Instructions for the task: A precise reproduction of every record below is needed, minus the pictures.

Working data:
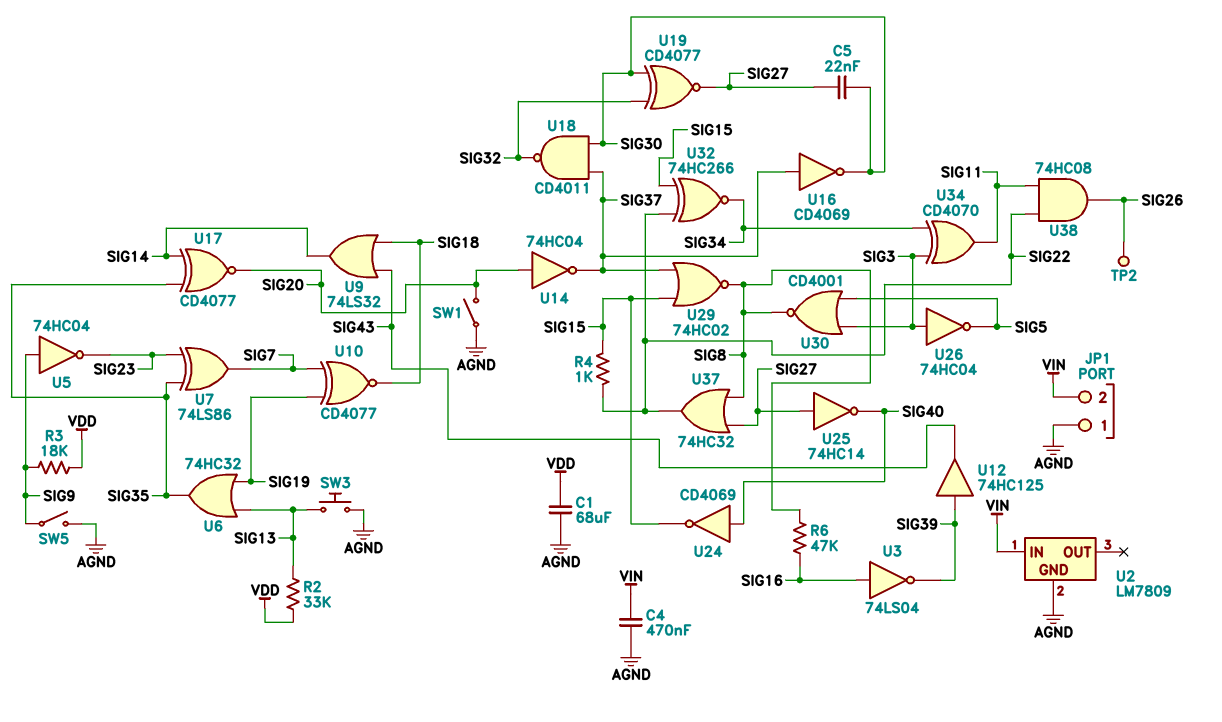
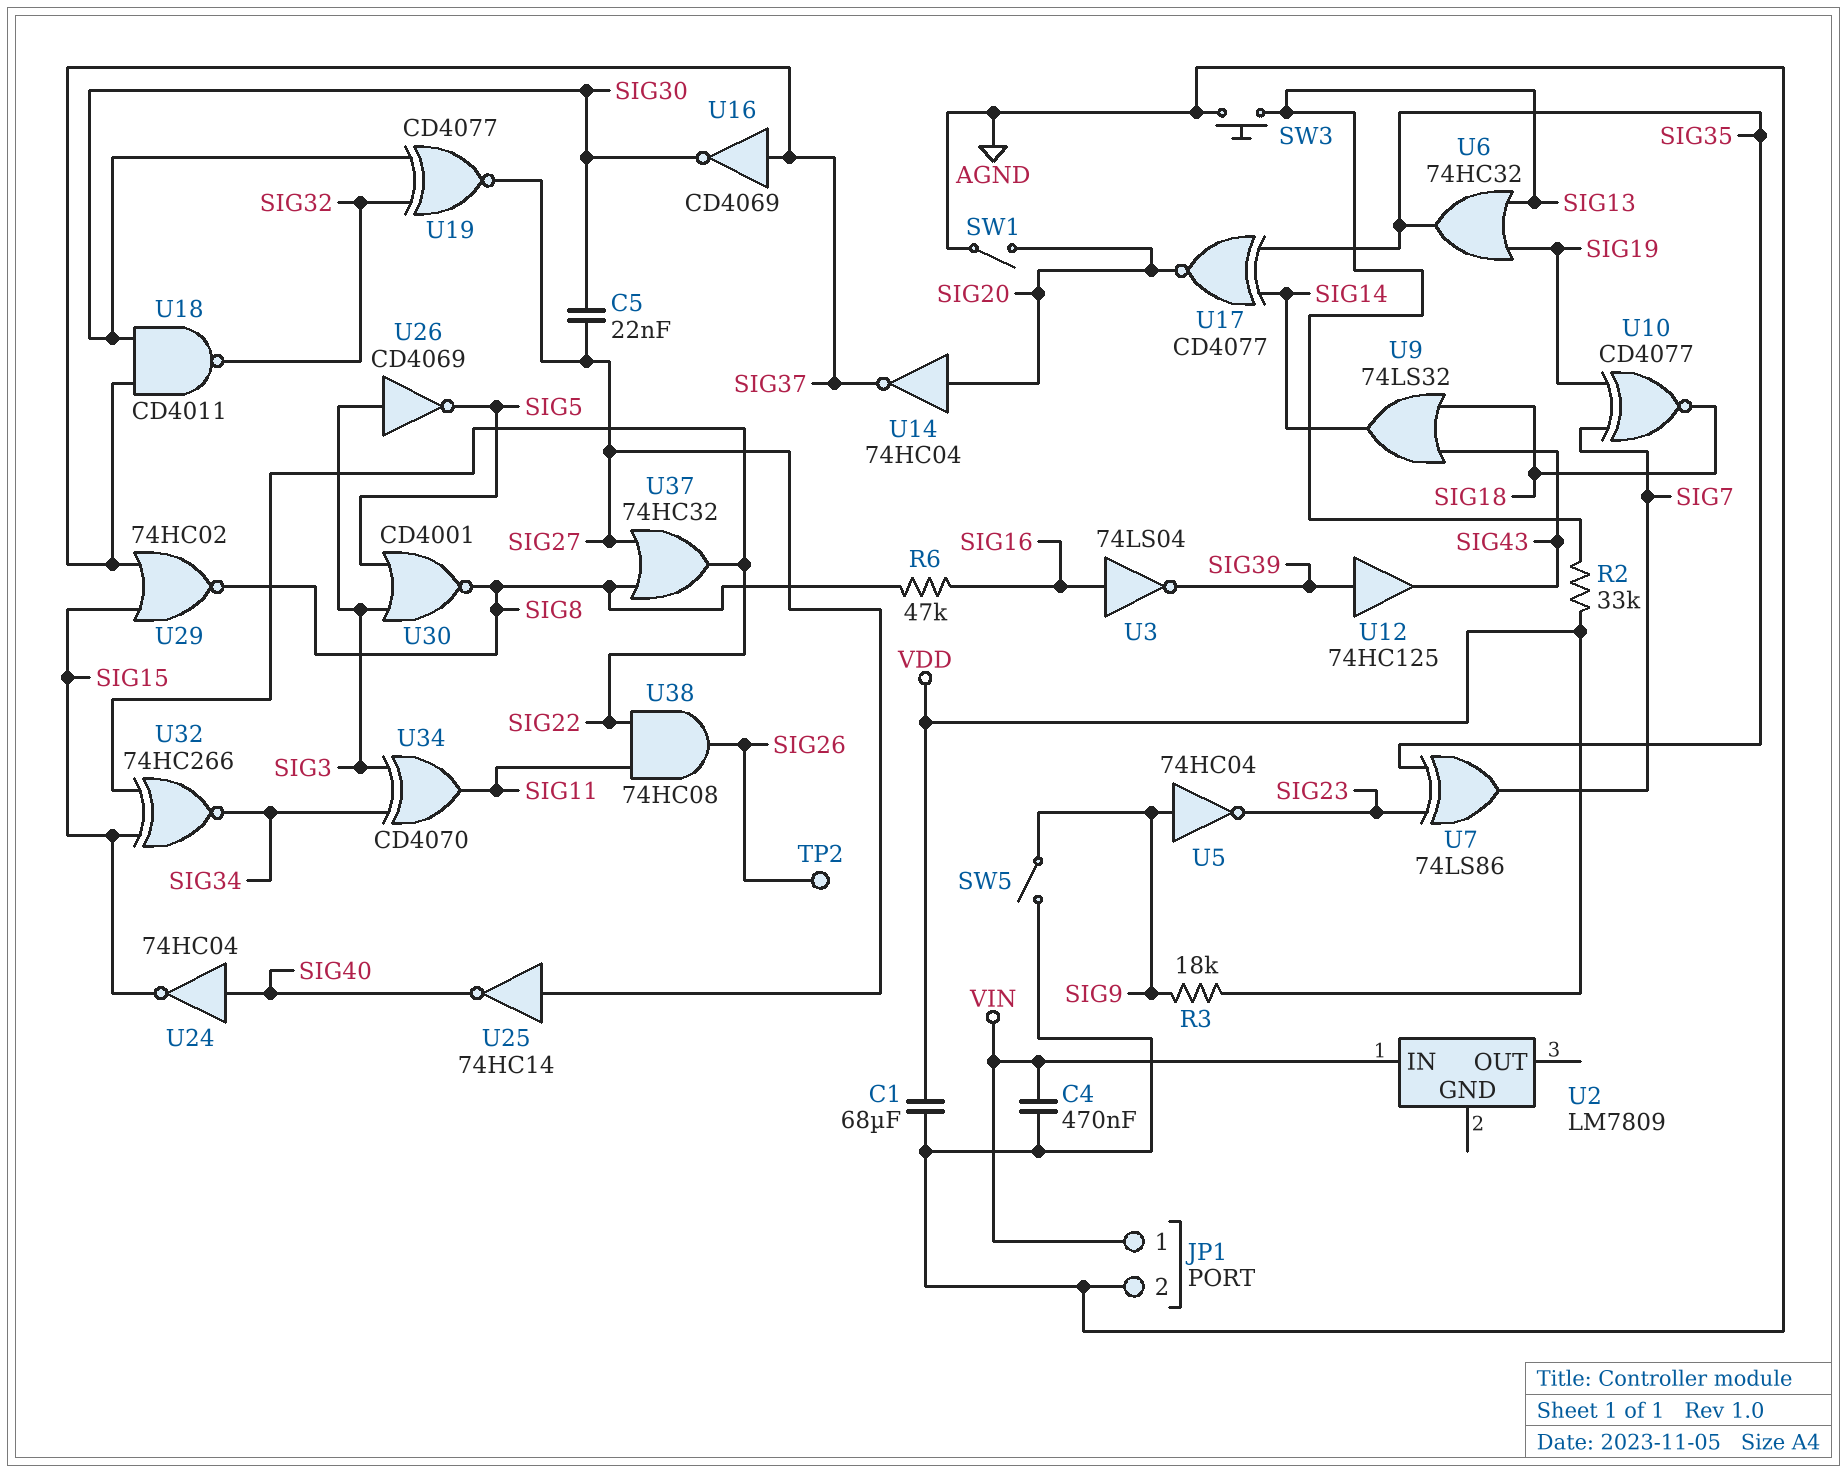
JP1 pin 1: AGND -> VIN
JP1 pin 2: VIN -> AGND
R4: 1k (SIG15, SIG22) -> none
U2 pin GND: AGND -> none
U24: NOT CD4069 (in SIG40, out SIG15) -> NOT 74HC04 (in SIG40, out SIG15)
U26: NOT 74HC04 (in SIG3, out SIG5) -> NOT CD4069 (in SIG3, out SIG5)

Your response:
JP1 pin 1: AGND -> VIN
JP1 pin 2: VIN -> AGND
R4: 1k (SIG15, SIG22) -> none
U2 pin GND: AGND -> none
U24: NOT CD4069 (in SIG40, out SIG15) -> NOT 74HC04 (in SIG40, out SIG15)
U26: NOT 74HC04 (in SIG3, out SIG5) -> NOT CD4069 (in SIG3, out SIG5)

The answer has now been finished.